:: Stored data

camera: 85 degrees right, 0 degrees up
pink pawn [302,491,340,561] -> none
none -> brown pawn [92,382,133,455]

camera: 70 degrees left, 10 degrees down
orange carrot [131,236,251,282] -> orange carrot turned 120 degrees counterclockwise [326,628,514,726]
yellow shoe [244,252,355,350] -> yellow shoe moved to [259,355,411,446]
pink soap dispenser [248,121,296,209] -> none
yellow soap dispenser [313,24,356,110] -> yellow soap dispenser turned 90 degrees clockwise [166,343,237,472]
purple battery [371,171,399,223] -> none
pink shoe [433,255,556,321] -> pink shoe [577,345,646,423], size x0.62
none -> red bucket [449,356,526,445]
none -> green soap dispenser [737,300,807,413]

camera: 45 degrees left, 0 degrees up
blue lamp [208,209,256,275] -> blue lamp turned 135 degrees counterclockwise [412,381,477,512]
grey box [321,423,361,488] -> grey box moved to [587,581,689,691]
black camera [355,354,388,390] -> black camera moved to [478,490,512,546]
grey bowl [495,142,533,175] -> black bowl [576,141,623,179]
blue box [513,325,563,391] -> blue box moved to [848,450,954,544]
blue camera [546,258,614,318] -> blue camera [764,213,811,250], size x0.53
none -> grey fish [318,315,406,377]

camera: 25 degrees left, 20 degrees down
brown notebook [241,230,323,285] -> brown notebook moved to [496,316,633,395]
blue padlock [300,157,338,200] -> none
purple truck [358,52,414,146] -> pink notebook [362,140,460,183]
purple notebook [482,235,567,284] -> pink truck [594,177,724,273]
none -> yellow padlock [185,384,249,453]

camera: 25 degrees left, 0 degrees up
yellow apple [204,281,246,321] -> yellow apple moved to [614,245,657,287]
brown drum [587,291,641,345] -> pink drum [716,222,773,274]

::::

Type out the listing again with nothing changed.

camera: 85 degrees right, 0 degrees up
pink pawn [302,491,340,561] -> none
none -> brown pawn [92,382,133,455]

camera: 70 degrees left, 10 degrees down
orange carrot [131,236,251,282] -> orange carrot turned 120 degrees counterclockwise [326,628,514,726]
yellow shoe [244,252,355,350] -> yellow shoe moved to [259,355,411,446]
pink soap dispenser [248,121,296,209] -> none
yellow soap dispenser [313,24,356,110] -> yellow soap dispenser turned 90 degrees clockwise [166,343,237,472]
purple battery [371,171,399,223] -> none
pink shoe [433,255,556,321] -> pink shoe [577,345,646,423], size x0.62
none -> red bucket [449,356,526,445]
none -> green soap dispenser [737,300,807,413]

camera: 45 degrees left, 0 degrees up
blue lamp [208,209,256,275] -> blue lamp turned 135 degrees counterclockwise [412,381,477,512]
grey box [321,423,361,488] -> grey box moved to [587,581,689,691]
black camera [355,354,388,390] -> black camera moved to [478,490,512,546]
grey bowl [495,142,533,175] -> black bowl [576,141,623,179]
blue box [513,325,563,391] -> blue box moved to [848,450,954,544]
blue camera [546,258,614,318] -> blue camera [764,213,811,250], size x0.53
none -> grey fish [318,315,406,377]

camera: 25 degrees left, 20 degrees down
brown notebook [241,230,323,285] -> brown notebook moved to [496,316,633,395]
blue padlock [300,157,338,200] -> none
purple truck [358,52,414,146] -> pink notebook [362,140,460,183]
purple notebook [482,235,567,284] -> pink truck [594,177,724,273]
none -> yellow padlock [185,384,249,453]

camera: 25 degrees left, 0 degrees up
yellow apple [204,281,246,321] -> yellow apple moved to [614,245,657,287]
brown drum [587,291,641,345] -> pink drum [716,222,773,274]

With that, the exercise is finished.